RECORDS:
******

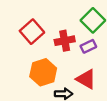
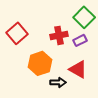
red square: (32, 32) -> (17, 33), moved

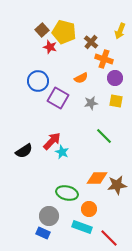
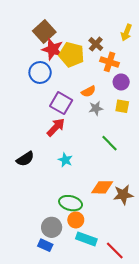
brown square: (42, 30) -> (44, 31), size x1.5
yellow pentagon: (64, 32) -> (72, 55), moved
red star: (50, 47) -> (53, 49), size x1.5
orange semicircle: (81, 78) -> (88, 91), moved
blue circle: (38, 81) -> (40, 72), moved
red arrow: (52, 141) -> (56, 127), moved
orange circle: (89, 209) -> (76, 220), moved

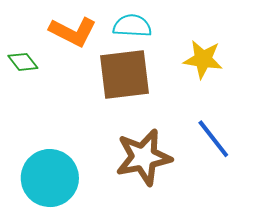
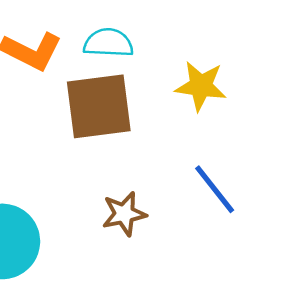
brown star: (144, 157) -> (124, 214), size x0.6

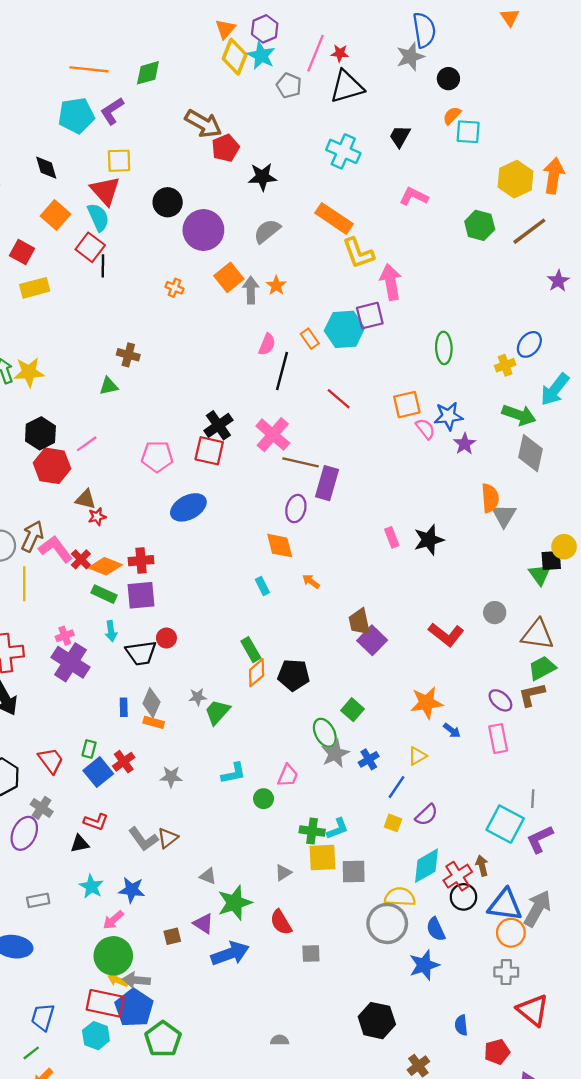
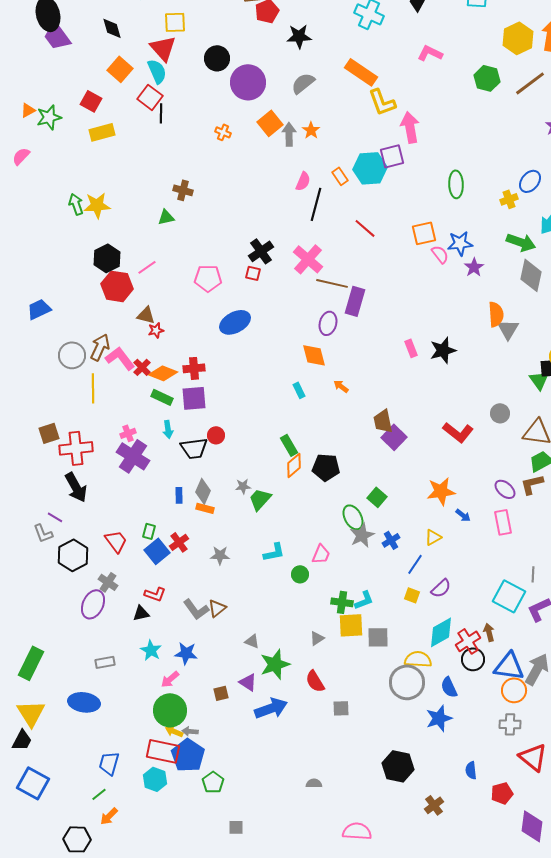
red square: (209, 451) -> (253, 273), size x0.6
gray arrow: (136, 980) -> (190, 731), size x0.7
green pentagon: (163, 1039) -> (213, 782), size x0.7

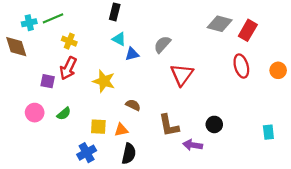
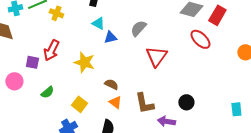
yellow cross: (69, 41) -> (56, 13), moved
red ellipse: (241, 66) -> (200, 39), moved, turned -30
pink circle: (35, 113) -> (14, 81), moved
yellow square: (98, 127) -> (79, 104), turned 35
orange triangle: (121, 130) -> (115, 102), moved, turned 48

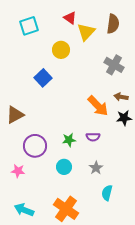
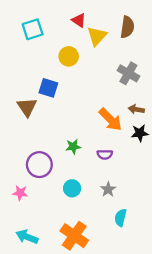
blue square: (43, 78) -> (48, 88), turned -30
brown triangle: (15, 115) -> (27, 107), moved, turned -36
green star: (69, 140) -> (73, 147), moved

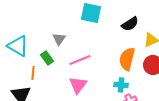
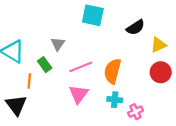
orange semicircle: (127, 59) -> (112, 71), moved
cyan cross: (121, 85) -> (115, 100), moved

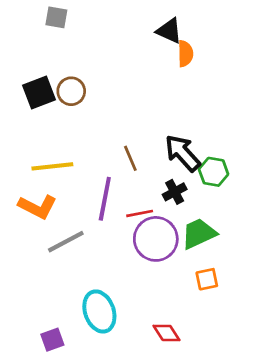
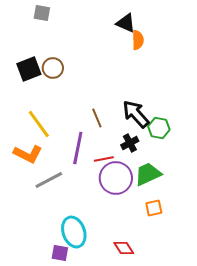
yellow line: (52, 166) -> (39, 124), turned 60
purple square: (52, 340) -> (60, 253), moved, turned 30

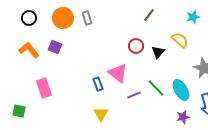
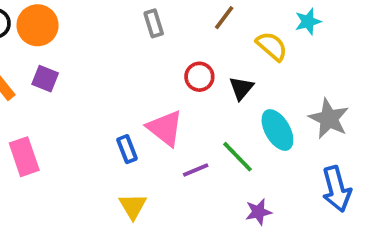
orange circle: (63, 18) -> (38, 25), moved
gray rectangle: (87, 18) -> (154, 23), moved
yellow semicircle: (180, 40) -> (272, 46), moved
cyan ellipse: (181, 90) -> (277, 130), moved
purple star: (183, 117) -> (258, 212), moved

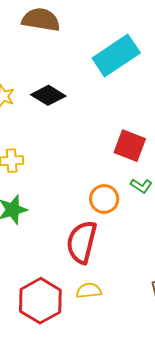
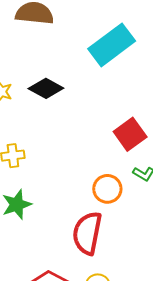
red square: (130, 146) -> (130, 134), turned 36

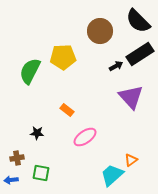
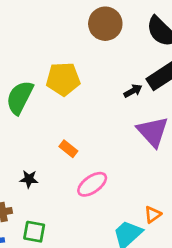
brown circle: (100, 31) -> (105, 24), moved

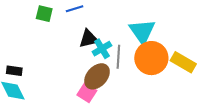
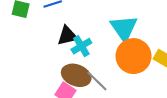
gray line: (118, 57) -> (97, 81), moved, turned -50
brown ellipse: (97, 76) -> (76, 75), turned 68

******

WORK TO COMPLETE: The expected answer is every line above in which the word "green" appears.

REPLY TO THE EXERCISE:
green pentagon: (163, 1039) -> (213, 782), size x0.7
green star: (69, 140) -> (73, 147), moved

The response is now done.